The problem:
As you look over the data below, please find each line where the word "VMID" appears, then copy it.

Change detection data

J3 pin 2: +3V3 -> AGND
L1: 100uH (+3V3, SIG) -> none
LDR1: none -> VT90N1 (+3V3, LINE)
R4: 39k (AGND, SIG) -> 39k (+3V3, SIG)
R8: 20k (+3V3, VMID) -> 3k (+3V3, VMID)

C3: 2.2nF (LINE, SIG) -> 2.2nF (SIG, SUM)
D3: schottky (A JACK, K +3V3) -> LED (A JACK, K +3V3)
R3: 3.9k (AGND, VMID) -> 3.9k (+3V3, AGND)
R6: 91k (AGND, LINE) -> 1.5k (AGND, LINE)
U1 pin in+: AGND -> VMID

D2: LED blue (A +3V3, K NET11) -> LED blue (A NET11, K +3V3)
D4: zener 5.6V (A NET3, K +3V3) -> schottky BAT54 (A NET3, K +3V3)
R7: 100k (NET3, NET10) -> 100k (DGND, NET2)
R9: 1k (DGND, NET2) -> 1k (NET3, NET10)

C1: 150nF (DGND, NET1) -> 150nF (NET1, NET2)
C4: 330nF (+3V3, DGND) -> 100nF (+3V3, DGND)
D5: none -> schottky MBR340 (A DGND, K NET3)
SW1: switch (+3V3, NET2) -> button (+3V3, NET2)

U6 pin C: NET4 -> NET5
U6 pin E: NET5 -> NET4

Task solution:
R8: 20k (+3V3, VMID) -> 3k (+3V3, VMID)
R3: 3.9k (AGND, VMID) -> 3.9k (+3V3, AGND)
U1 pin in+: AGND -> VMID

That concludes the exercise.